Coordinate-based change listings:
*** Begin section ***

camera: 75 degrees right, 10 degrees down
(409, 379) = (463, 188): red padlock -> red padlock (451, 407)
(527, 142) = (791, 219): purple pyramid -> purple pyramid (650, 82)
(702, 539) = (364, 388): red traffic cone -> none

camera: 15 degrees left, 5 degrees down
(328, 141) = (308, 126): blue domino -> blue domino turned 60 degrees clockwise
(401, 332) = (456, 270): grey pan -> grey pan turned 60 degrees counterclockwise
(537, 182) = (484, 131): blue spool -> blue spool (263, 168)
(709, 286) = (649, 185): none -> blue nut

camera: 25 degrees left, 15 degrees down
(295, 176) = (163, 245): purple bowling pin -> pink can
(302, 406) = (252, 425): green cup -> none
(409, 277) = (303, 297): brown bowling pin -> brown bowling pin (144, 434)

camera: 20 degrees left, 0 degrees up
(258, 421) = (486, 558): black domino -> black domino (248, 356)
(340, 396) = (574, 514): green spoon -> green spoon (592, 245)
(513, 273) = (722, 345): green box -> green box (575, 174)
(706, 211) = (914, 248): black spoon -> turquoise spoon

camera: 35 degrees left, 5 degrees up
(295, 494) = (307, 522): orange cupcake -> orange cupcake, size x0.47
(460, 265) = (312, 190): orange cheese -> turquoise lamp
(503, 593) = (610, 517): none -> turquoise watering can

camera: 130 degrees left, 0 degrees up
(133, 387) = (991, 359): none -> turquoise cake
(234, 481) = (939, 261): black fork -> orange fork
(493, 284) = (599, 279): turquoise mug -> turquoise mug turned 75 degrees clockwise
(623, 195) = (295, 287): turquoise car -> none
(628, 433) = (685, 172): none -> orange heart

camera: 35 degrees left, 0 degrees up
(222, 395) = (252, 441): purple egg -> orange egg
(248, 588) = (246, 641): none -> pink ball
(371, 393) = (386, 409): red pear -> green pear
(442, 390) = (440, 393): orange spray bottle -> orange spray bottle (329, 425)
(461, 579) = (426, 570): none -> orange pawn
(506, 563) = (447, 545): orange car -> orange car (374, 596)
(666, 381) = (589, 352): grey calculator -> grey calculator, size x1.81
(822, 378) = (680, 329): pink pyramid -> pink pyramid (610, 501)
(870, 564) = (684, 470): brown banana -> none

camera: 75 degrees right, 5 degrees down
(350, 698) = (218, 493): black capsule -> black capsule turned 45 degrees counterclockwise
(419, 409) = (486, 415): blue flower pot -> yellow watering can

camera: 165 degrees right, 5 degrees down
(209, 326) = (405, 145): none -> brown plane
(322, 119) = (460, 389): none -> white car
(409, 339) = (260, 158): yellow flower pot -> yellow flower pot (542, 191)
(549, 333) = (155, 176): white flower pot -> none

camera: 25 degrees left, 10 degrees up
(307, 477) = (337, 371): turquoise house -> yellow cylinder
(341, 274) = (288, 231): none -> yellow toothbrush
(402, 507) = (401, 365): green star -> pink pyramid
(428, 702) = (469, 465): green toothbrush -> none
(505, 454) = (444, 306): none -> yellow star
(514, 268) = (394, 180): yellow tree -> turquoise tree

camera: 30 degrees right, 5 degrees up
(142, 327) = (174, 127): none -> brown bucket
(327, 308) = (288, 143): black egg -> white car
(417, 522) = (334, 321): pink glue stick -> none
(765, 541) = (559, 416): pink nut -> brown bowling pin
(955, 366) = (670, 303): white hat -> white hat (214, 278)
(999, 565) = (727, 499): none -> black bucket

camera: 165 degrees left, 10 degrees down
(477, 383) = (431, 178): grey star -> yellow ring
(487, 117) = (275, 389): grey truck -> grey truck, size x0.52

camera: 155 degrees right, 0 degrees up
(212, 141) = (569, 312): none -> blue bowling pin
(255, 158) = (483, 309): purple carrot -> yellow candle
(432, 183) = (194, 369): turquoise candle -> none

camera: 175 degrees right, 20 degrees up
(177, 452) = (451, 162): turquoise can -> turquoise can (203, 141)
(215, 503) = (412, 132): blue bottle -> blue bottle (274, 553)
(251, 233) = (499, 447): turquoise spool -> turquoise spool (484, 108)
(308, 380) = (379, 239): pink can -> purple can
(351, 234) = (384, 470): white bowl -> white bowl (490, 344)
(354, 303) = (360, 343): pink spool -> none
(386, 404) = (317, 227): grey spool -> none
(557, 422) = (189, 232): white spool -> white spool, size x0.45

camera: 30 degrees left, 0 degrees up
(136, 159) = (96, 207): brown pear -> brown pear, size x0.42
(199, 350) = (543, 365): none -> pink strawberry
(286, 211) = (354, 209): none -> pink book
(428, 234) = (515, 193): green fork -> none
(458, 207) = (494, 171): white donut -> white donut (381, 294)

*** End section ***

__ACTIVITY__: Copy out, word for word, the part of the entries above that begins at the line with "camera: 30 degrees right, 5 degrees up" and ends at the line with "(215, 503) = (412, 132): blue", including both.

__SOLUTION TO THE PROBLEM__:
camera: 30 degrees right, 5 degrees up
(142, 327) = (174, 127): none -> brown bucket
(327, 308) = (288, 143): black egg -> white car
(417, 522) = (334, 321): pink glue stick -> none
(765, 541) = (559, 416): pink nut -> brown bowling pin
(955, 366) = (670, 303): white hat -> white hat (214, 278)
(999, 565) = (727, 499): none -> black bucket

camera: 165 degrees left, 10 degrees down
(477, 383) = (431, 178): grey star -> yellow ring
(487, 117) = (275, 389): grey truck -> grey truck, size x0.52

camera: 155 degrees right, 0 degrees up
(212, 141) = (569, 312): none -> blue bowling pin
(255, 158) = (483, 309): purple carrot -> yellow candle
(432, 183) = (194, 369): turquoise candle -> none

camera: 175 degrees right, 20 degrees up
(177, 452) = (451, 162): turquoise can -> turquoise can (203, 141)
(215, 503) = (412, 132): blue bottle -> blue bottle (274, 553)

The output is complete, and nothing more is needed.